▶ EXERCISE DESCRIPTION:
Could you repeat, exactly and with no pictures, only the lines from the start of the records through the line containing "pink spoon [444,212,480,277]"?

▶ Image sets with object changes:
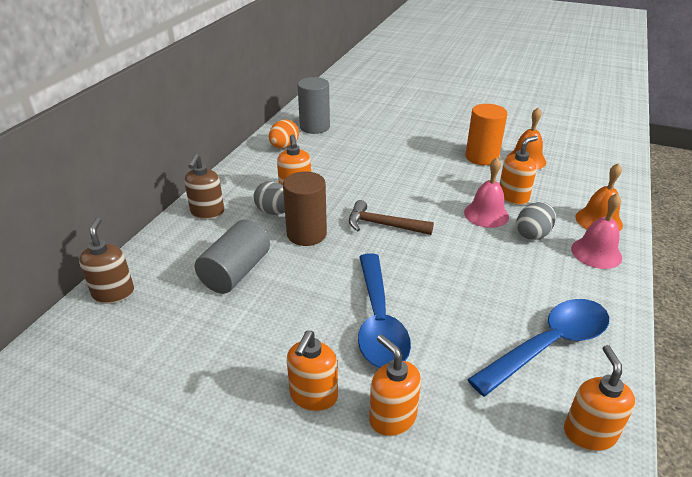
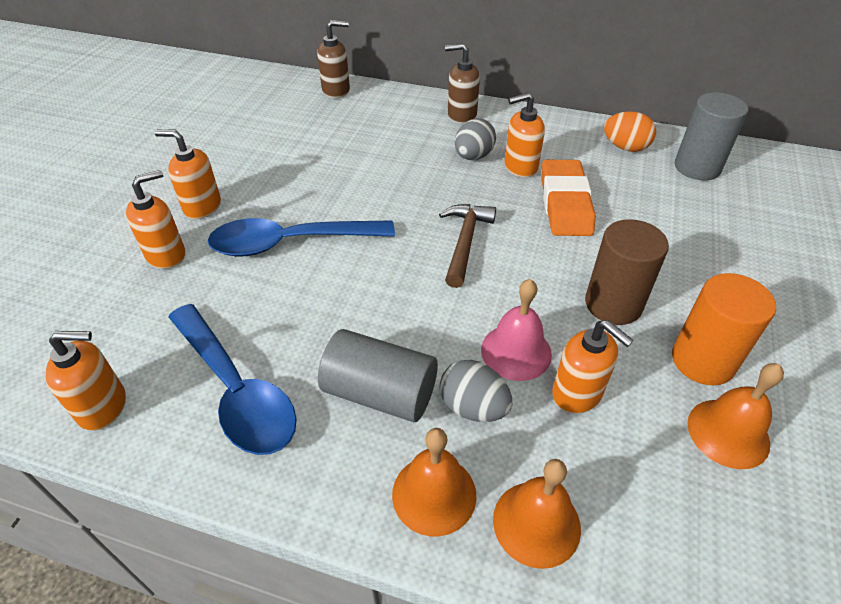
camera: 85 degrees right, 10 degrees up
grey cylinder [195,220,270,294] -> grey cylinder moved to [318,329,438,422]
brown cylinder [283,171,327,246] -> brown cylinder moved to [585,219,669,325]
pink bell [571,193,622,269] -> orange bell [392,428,477,536]
none -> orange eraser [541,160,595,236]

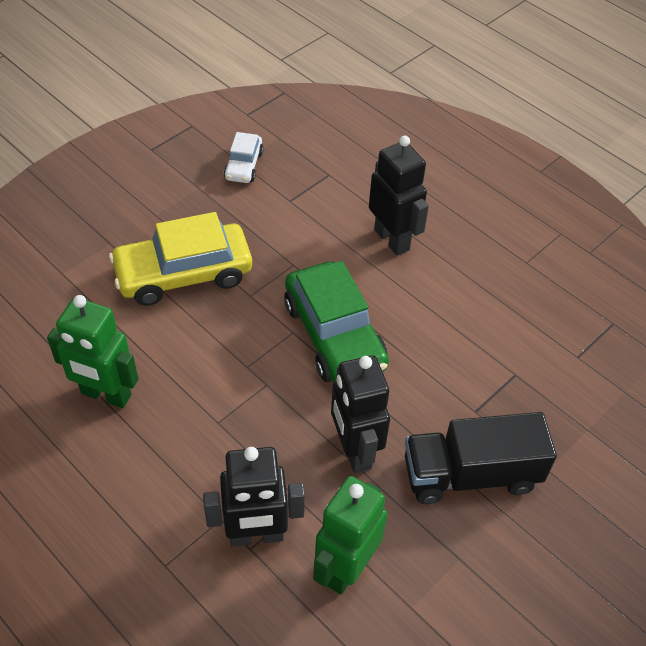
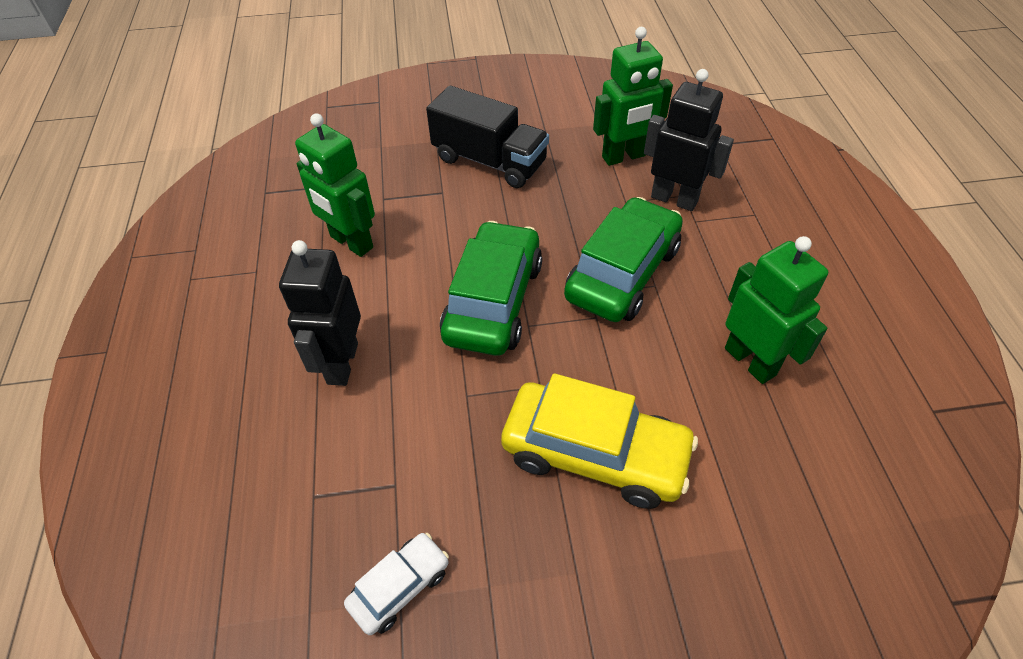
camera: 140 degrees left, 0 degrees up
black robot [331,355,390,473] -> none
none -> green robot [295,113,375,257]
none -> green car [564,197,683,322]

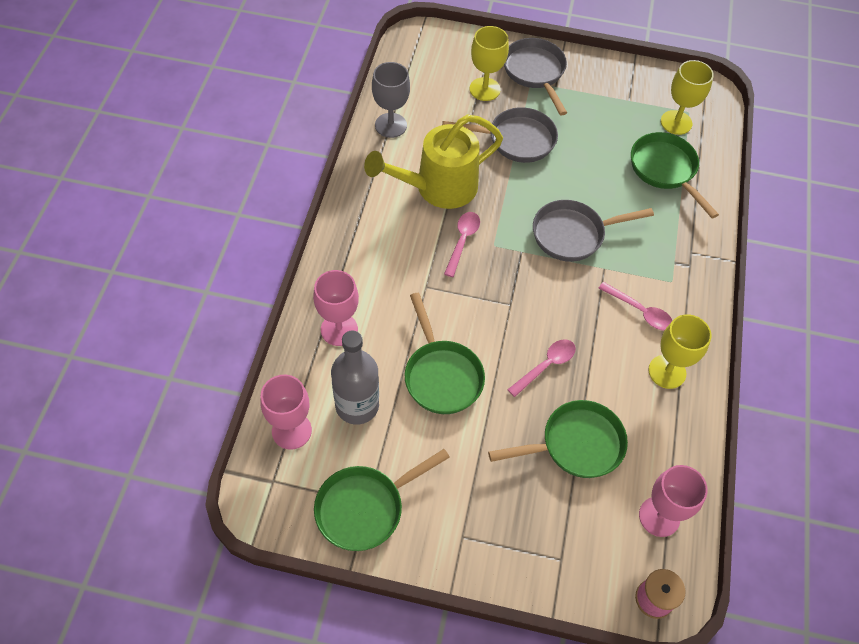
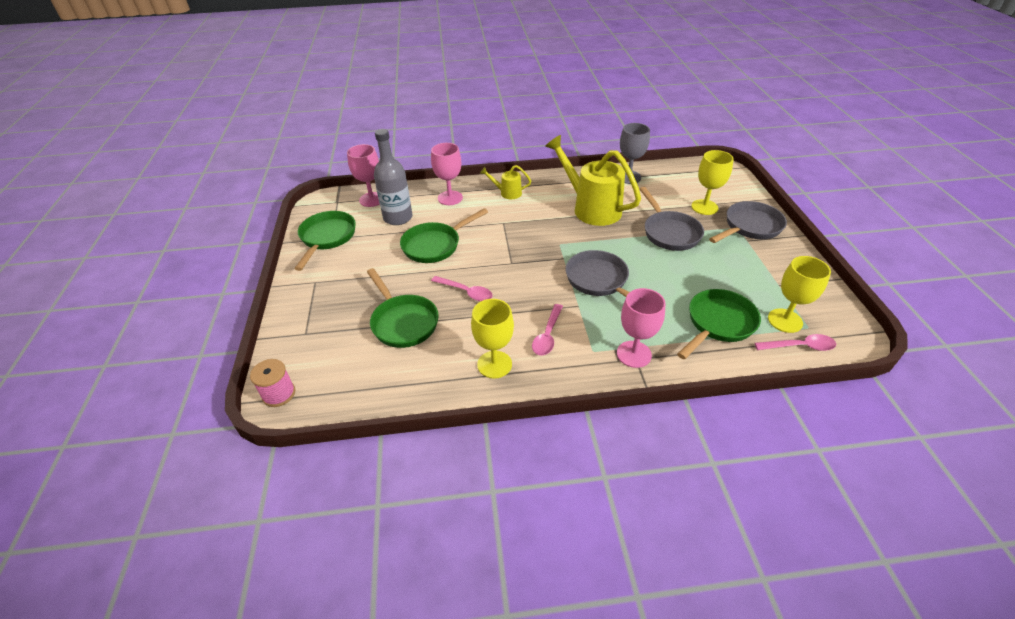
camera: 75 degrees right, 15 degrees down
green pan [314,449,450,551] -> green pan turned 60 degrees clockwise [295,211,356,271]
pink spoon [444,212,480,277] -> pink spoon moved to [755,334,836,351]
pink goblet [639,465,708,537] -> pink goblet moved to [617,288,666,368]
none -> yellow watering can [480,165,531,199]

▶ ANSWER TO THIS TASK:
camera: 85 degrees right, 10 degrees up
grey cylinder [195,220,270,294] -> grey cylinder moved to [318,329,438,422]
brown cylinder [283,171,327,246] -> brown cylinder moved to [585,219,669,325]
pink bell [571,193,622,269] -> orange bell [392,428,477,536]
none -> orange eraser [541,160,595,236]

camera: 140 degrees left, 0 degrees up
black robot [331,355,390,473] -> none
none -> green robot [295,113,375,257]
none -> green car [564,197,683,322]

camera: 75 degrees right, 15 degrees down
green pan [314,449,450,551] -> green pan turned 60 degrees clockwise [295,211,356,271]
pink spoon [444,212,480,277] -> pink spoon moved to [755,334,836,351]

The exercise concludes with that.